* [What you have to do]
Skip the images and repeat every entry word for word.

━━━━━ The data

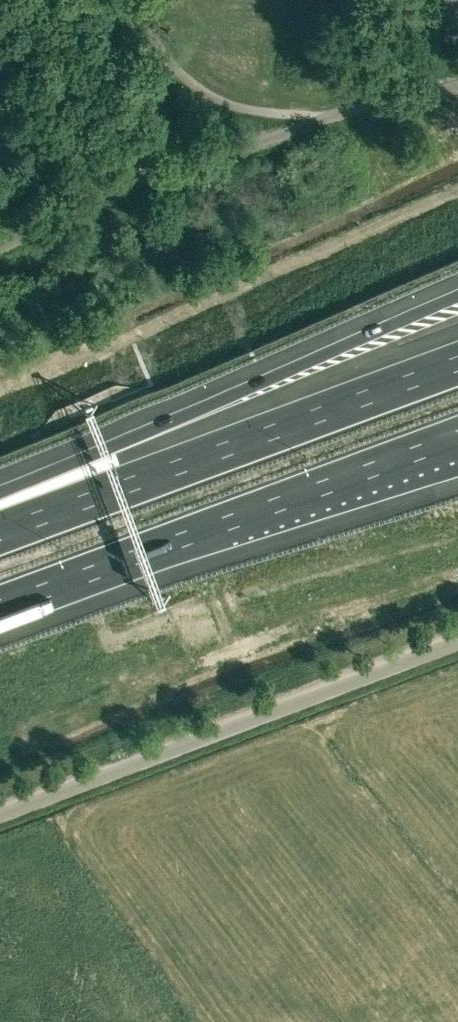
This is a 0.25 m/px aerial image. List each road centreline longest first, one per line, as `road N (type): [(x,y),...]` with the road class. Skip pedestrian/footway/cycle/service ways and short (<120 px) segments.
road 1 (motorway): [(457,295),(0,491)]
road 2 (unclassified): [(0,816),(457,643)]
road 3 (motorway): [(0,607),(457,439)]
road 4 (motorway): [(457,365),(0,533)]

━━━━━━━━━━

* [Task output]
This is a 0.25 m/px aerial image. List each road centreline longest first, one per line, as `road N (type): [(x,y),...]` with the road class. Skip pedestrian/footway/cycle/service ways and short (<120 px) segments.
road 1 (motorway): [(457,295),(0,491)]
road 2 (unclassified): [(0,816),(457,643)]
road 3 (motorway): [(0,607),(457,439)]
road 4 (motorway): [(457,365),(0,533)]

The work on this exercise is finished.